- Information given:
● ● ● ● ● ● ●

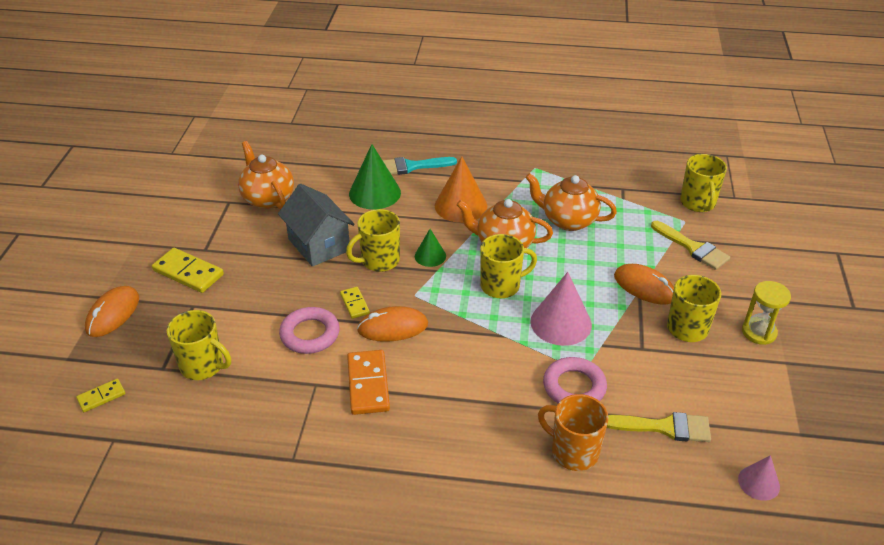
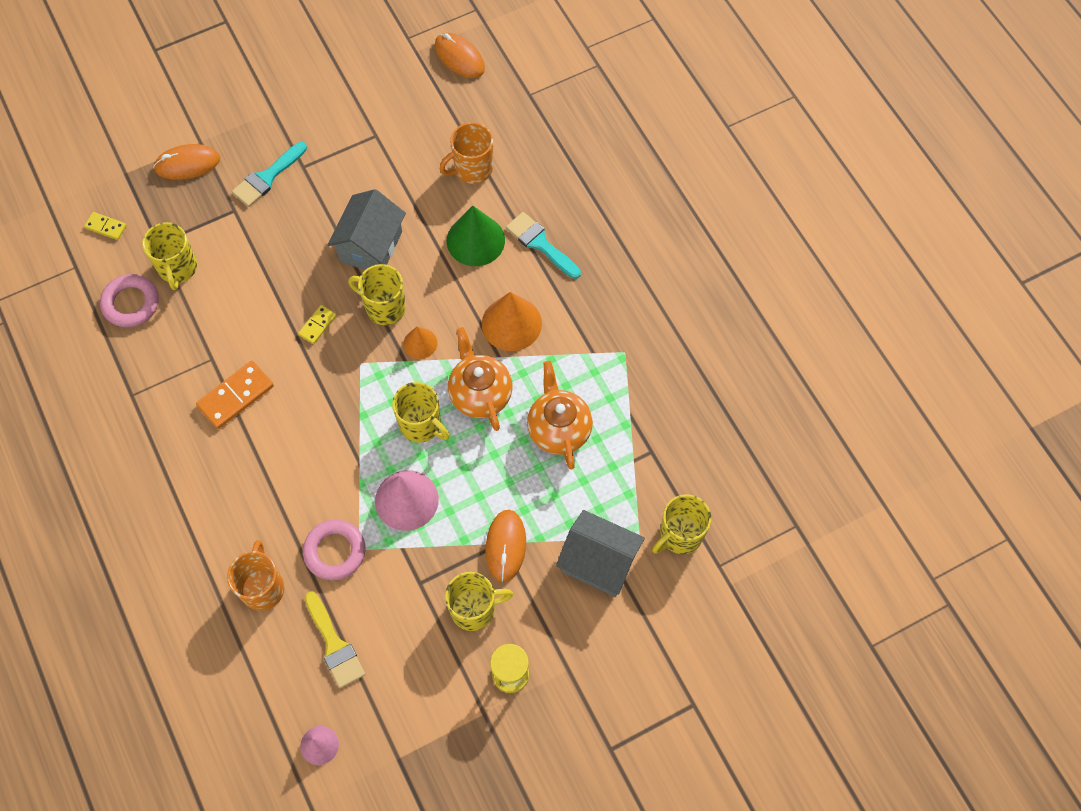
camera: 55 degrees right, 25 degrees up
(188, 273) = (267, 177): yellow domino -> turquoise brush
(268, 199) = (402, 162): orange teapot -> none
(310, 334) = (260, 317): pink ring -> pink ring (131, 303)
(316, 170) = (472, 169): none -> orange mug
(393, 327) = (310, 372): orange mouse -> orange mouse (459, 57)
(430, 256) = (420, 343): green cone -> orange cone
(692, 248) = (598, 562): yellow brush -> grey house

● ● ● ● ● ● ●

- Assigned task:
Word for word, print all of the data; skip the pictures.

- Final answer:
camera: 55 degrees right, 25 degrees up
(188, 273) = (267, 177): yellow domino -> turquoise brush
(268, 199) = (402, 162): orange teapot -> none
(310, 334) = (260, 317): pink ring -> pink ring (131, 303)
(316, 170) = (472, 169): none -> orange mug
(393, 327) = (310, 372): orange mouse -> orange mouse (459, 57)
(430, 256) = (420, 343): green cone -> orange cone
(692, 248) = (598, 562): yellow brush -> grey house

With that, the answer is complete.